Once you find a line containing the word "purple" in the entries below, copy it.

DATA Block Start

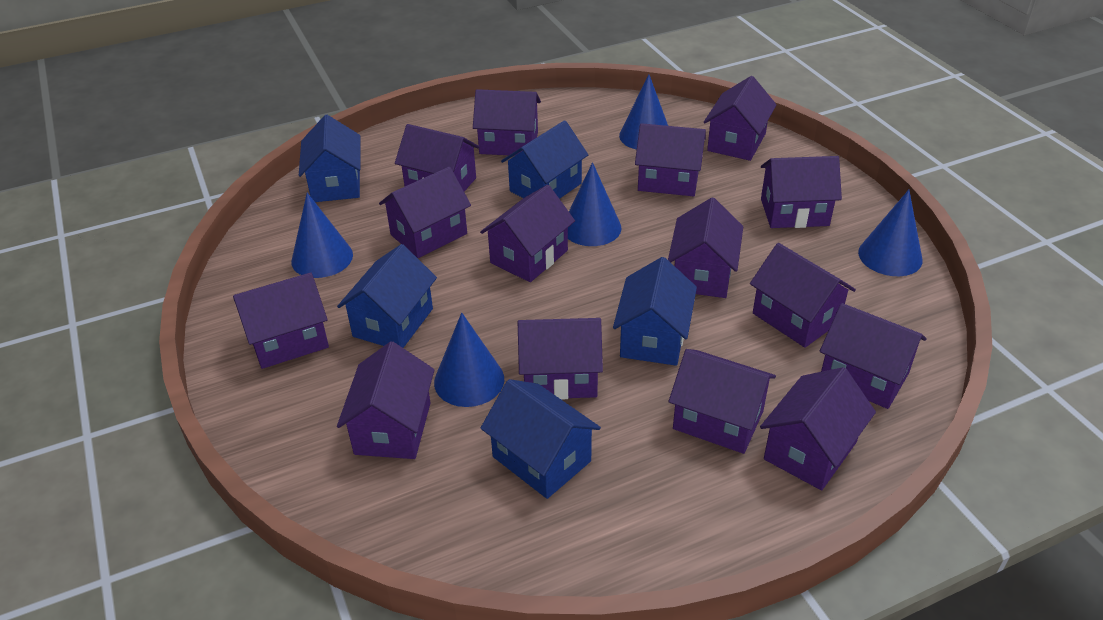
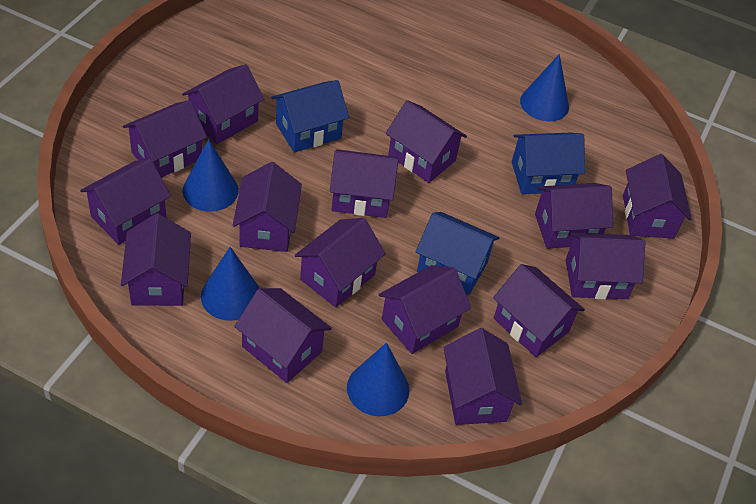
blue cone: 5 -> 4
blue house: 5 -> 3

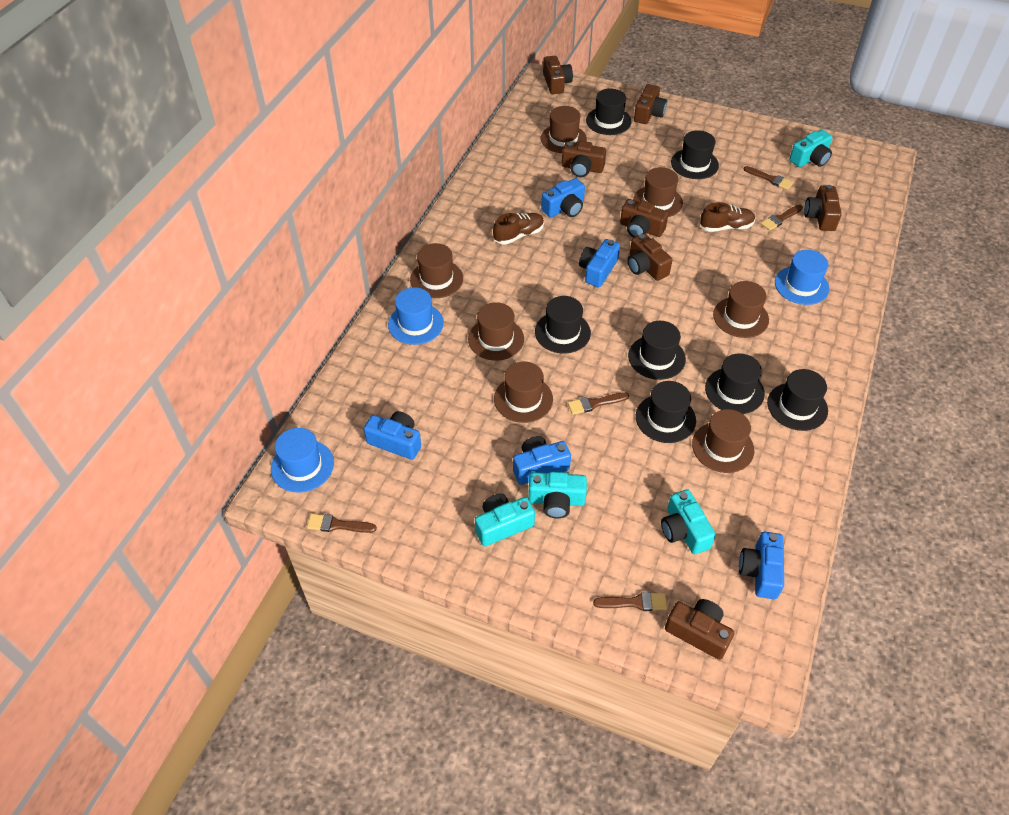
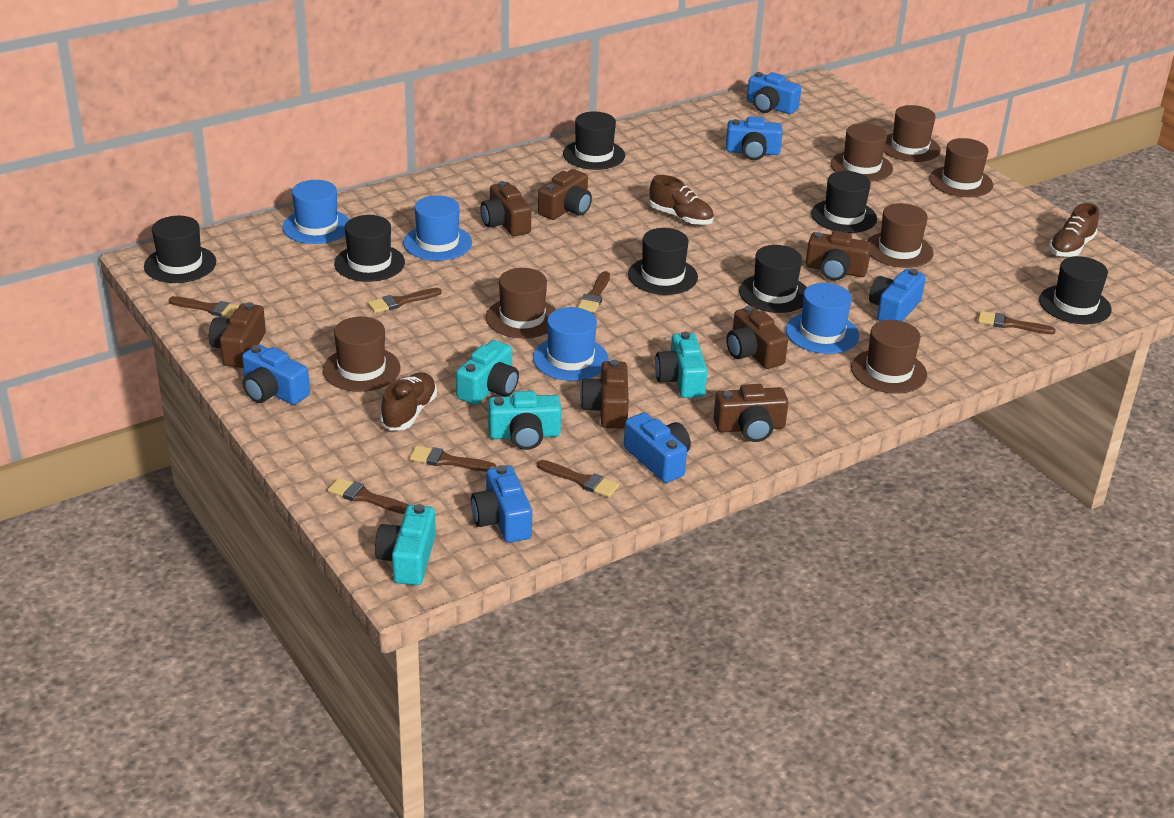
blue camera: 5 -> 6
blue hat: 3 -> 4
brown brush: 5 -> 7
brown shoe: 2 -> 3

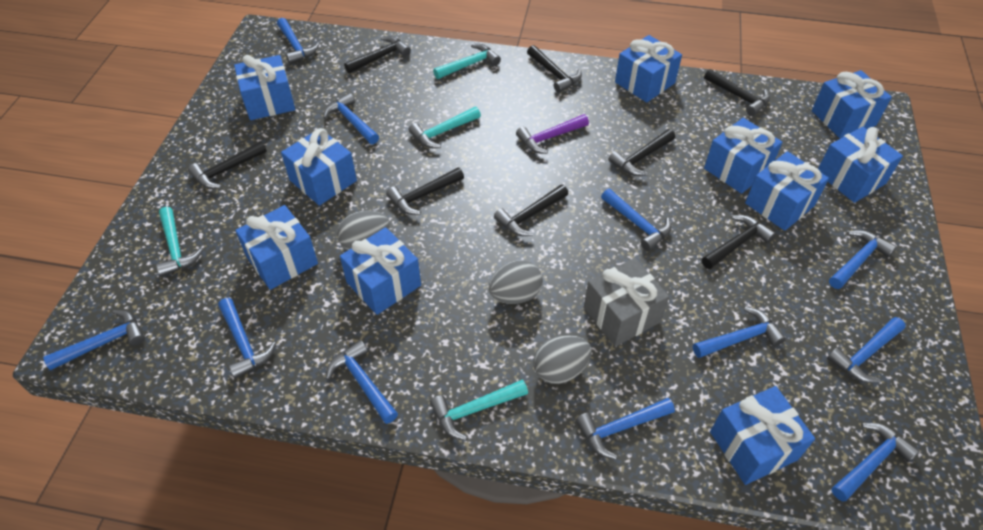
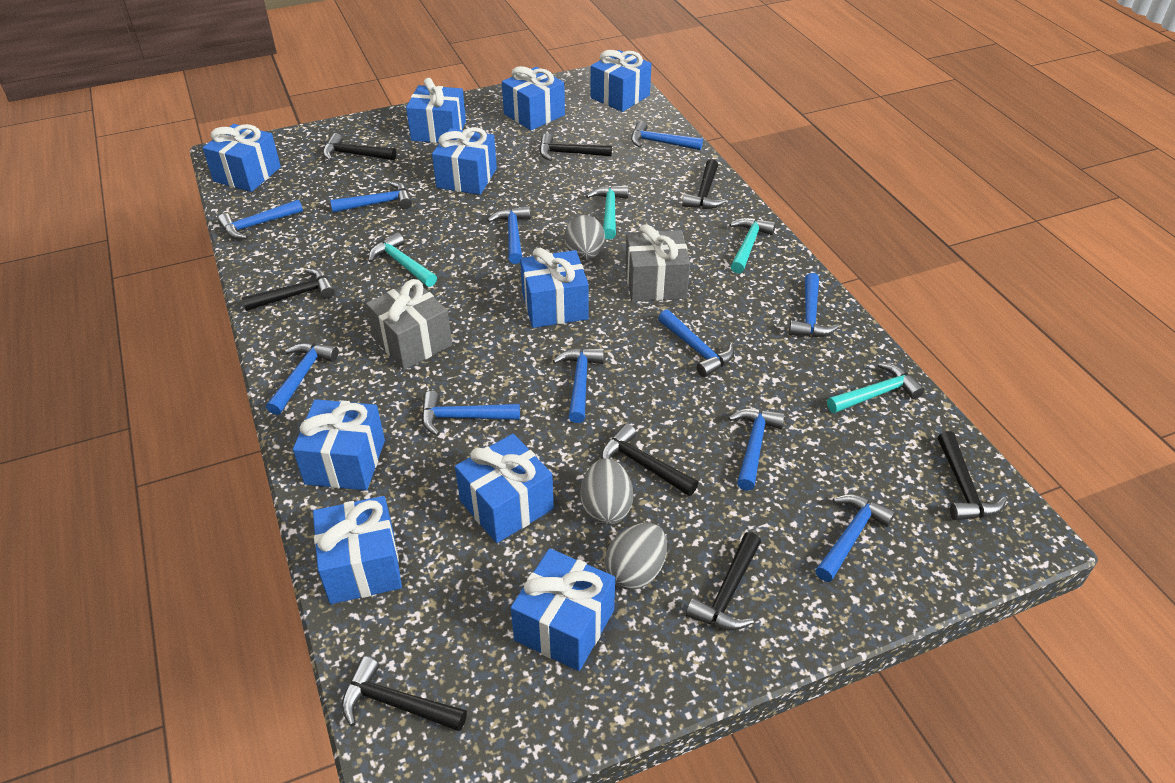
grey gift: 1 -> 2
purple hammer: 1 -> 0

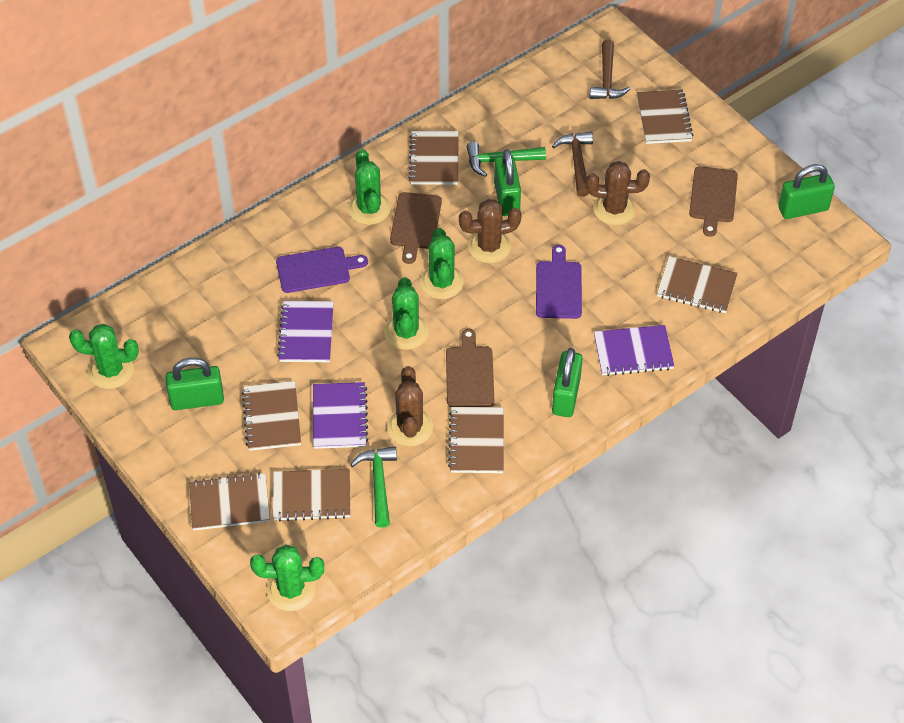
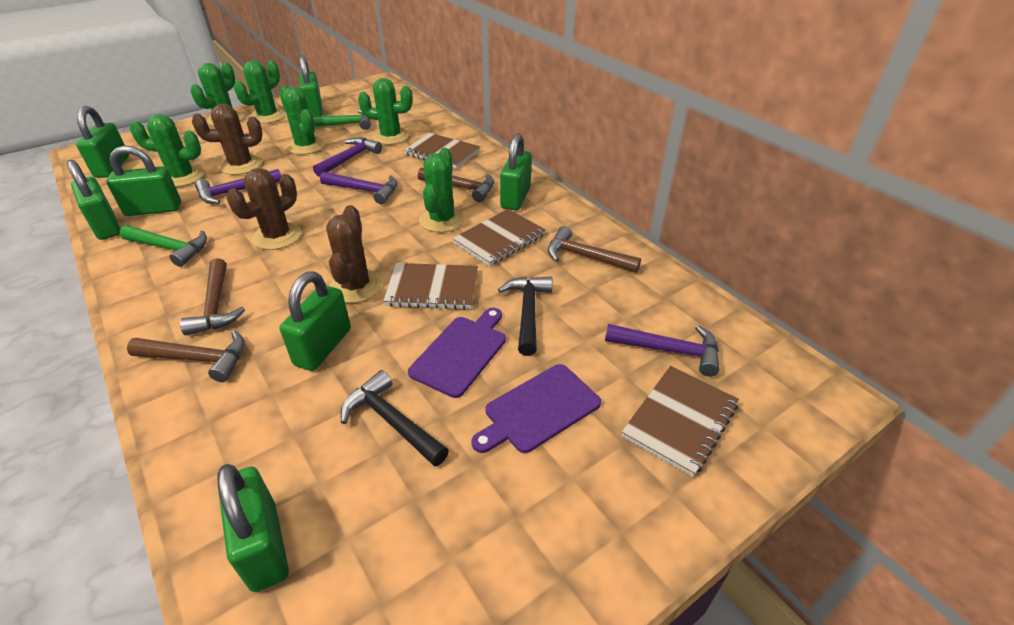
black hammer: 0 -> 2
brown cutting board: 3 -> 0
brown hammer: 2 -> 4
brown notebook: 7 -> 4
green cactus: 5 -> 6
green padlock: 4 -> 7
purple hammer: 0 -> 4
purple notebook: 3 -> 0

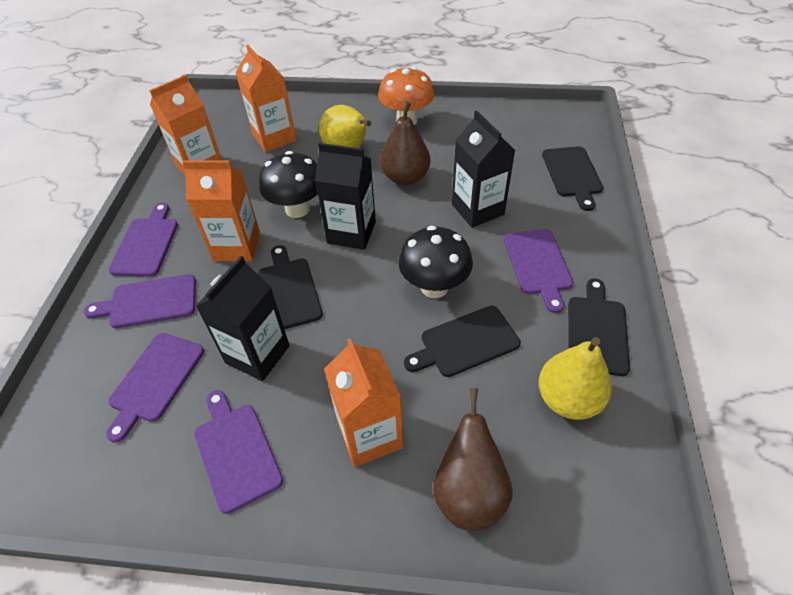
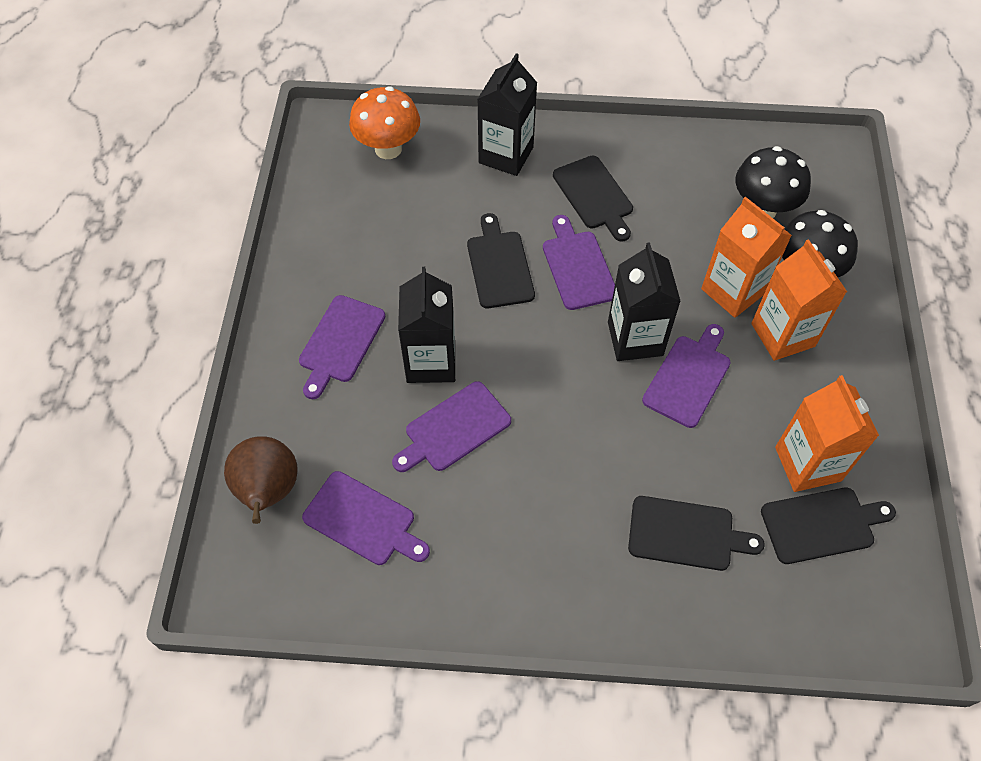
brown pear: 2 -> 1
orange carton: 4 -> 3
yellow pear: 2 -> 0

DATA Block End

EXERCISE RESULT:
purple hammer: 1 -> 0
purple hammer: 0 -> 4
purple notebook: 3 -> 0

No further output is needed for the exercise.